BEGIN Provided material

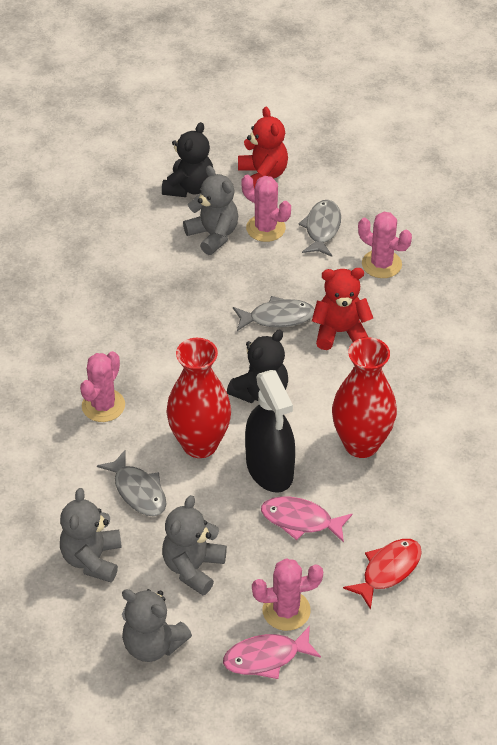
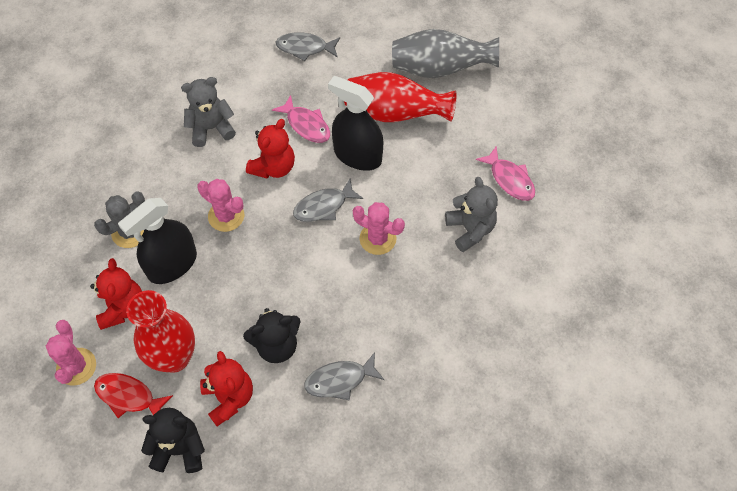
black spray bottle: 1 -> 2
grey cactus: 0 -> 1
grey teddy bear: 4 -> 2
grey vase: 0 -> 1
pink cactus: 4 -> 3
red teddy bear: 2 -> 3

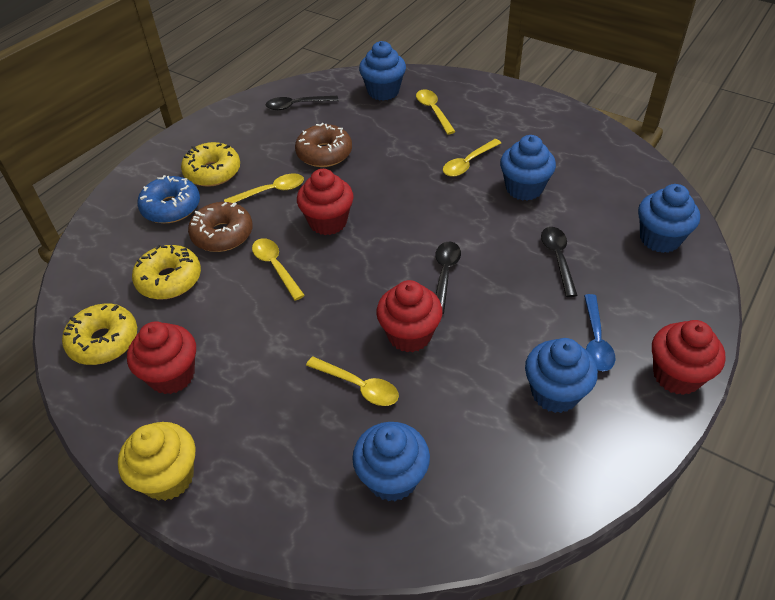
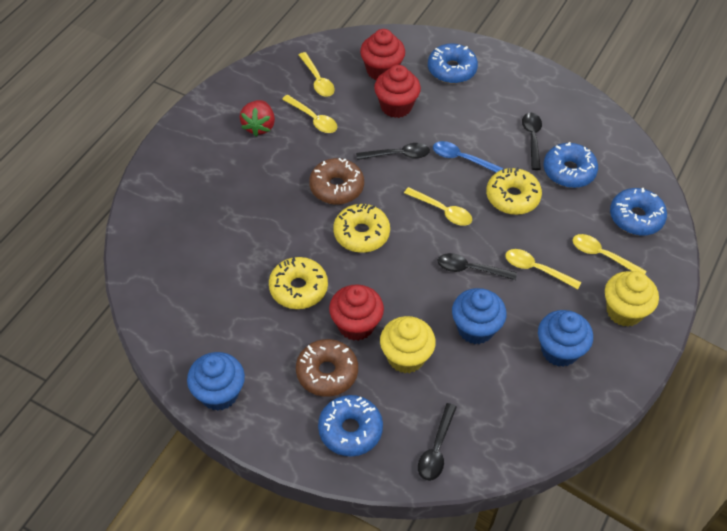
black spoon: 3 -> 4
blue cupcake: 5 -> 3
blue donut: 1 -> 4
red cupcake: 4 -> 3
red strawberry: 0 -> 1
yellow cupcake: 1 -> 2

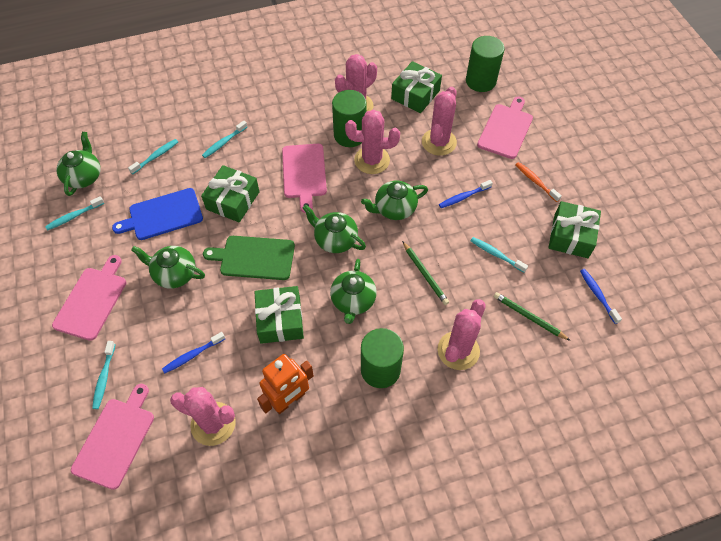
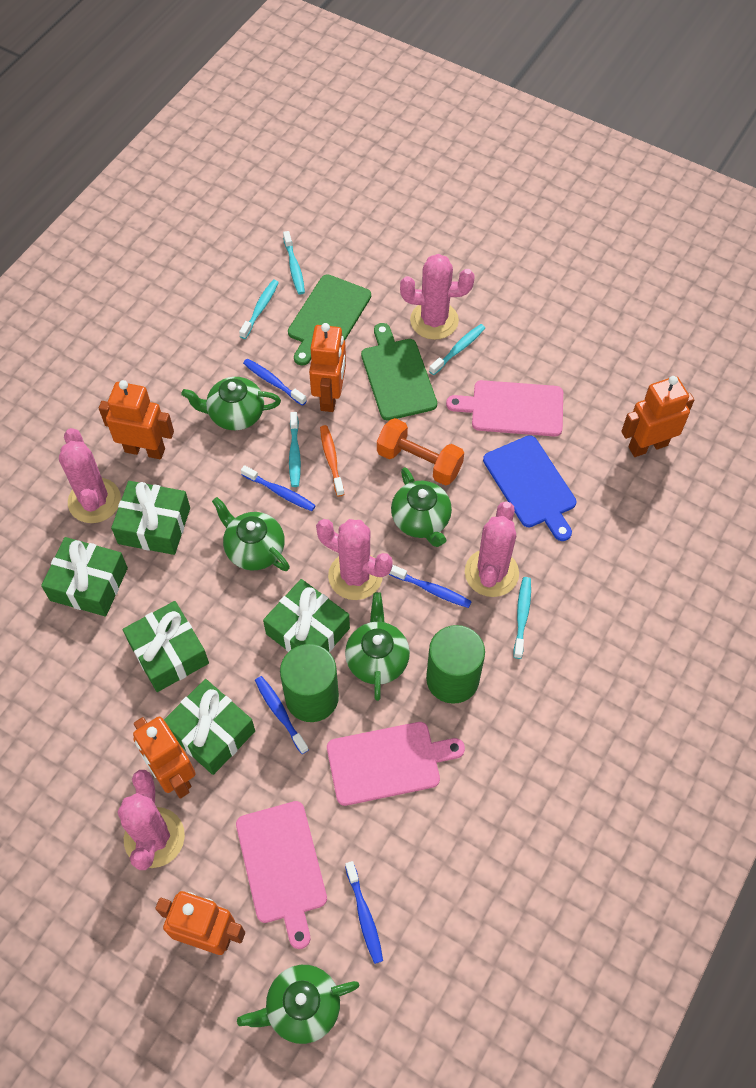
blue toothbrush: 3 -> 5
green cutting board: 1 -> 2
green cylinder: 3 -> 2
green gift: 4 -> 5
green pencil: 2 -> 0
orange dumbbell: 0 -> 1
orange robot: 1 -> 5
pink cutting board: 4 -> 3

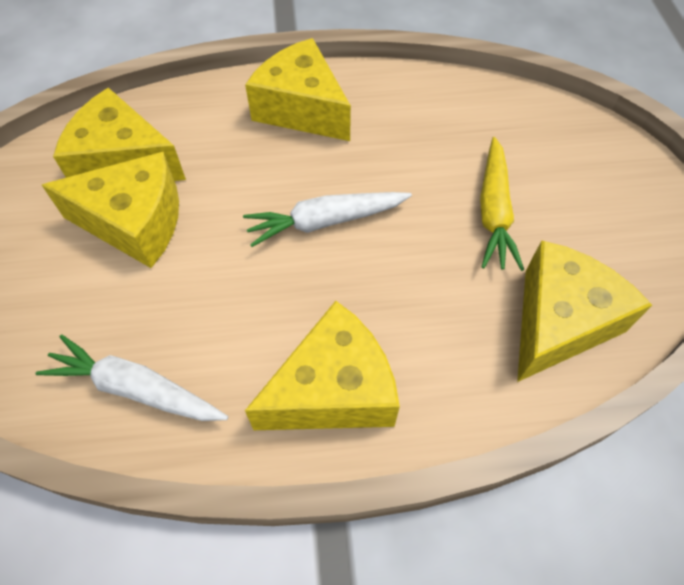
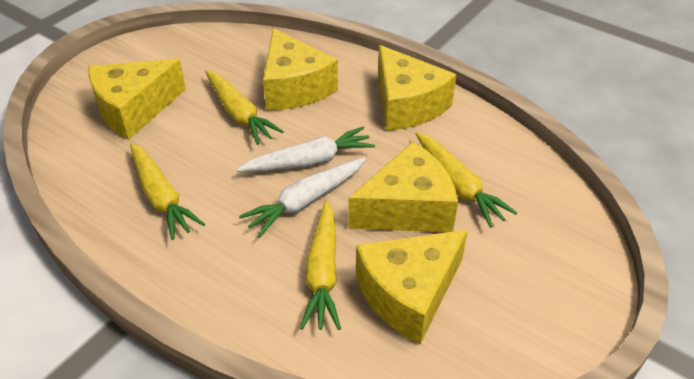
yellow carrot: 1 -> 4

END Provided material

#### [What you have to do]
Exactly the lines from the one that contains "blue toothbrush: 3 -> 5" through the last line of the records should be set down, and the pictures should be dropped.

#### [Response to the exercise]
blue toothbrush: 3 -> 5
green cutting board: 1 -> 2
green cylinder: 3 -> 2
green gift: 4 -> 5
green pencil: 2 -> 0
orange dumbbell: 0 -> 1
orange robot: 1 -> 5
pink cutting board: 4 -> 3

yellow carrot: 1 -> 4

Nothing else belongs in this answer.